- YOUR GOAL: Would you reproduce the whole listing exactly, minus its images?

- SOURCE MATERIAL:
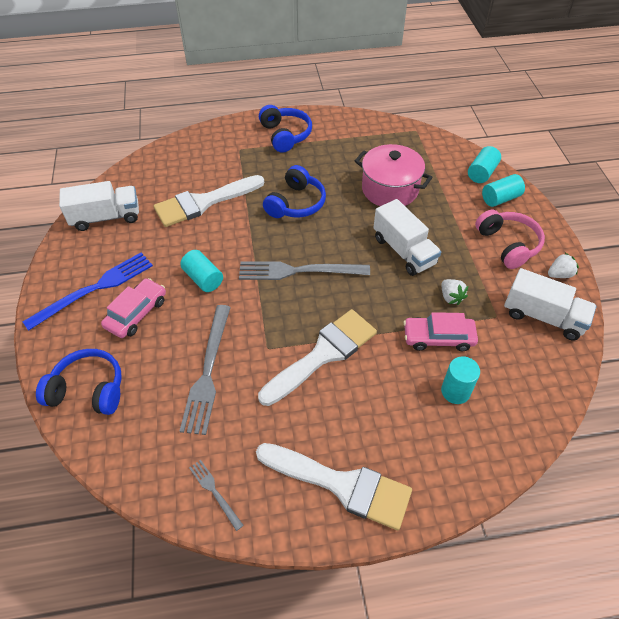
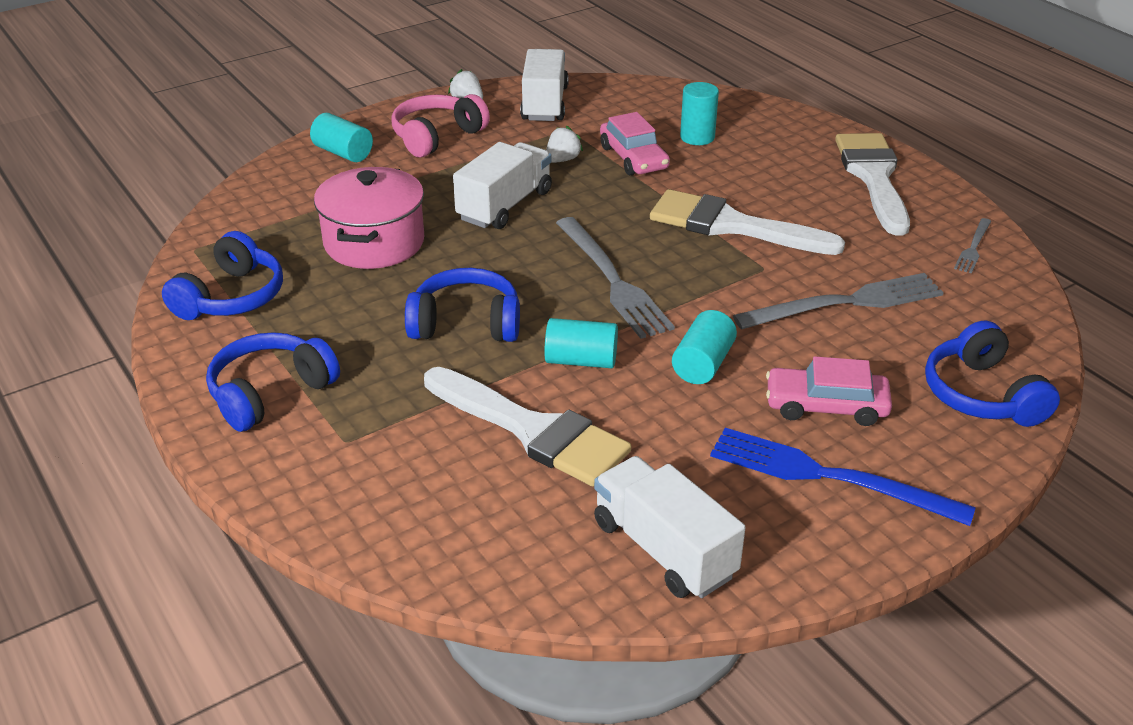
camera: 115 degrees left, 15 degrees down
(365, 135) = (231, 297): none -> blue headphones
(481, 173) = (289, 174): turquoise cylinder -> turquoise cylinder (581, 361)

- TASK ANSWER:
camera: 115 degrees left, 15 degrees down
(365, 135) = (231, 297): none -> blue headphones
(481, 173) = (289, 174): turquoise cylinder -> turquoise cylinder (581, 361)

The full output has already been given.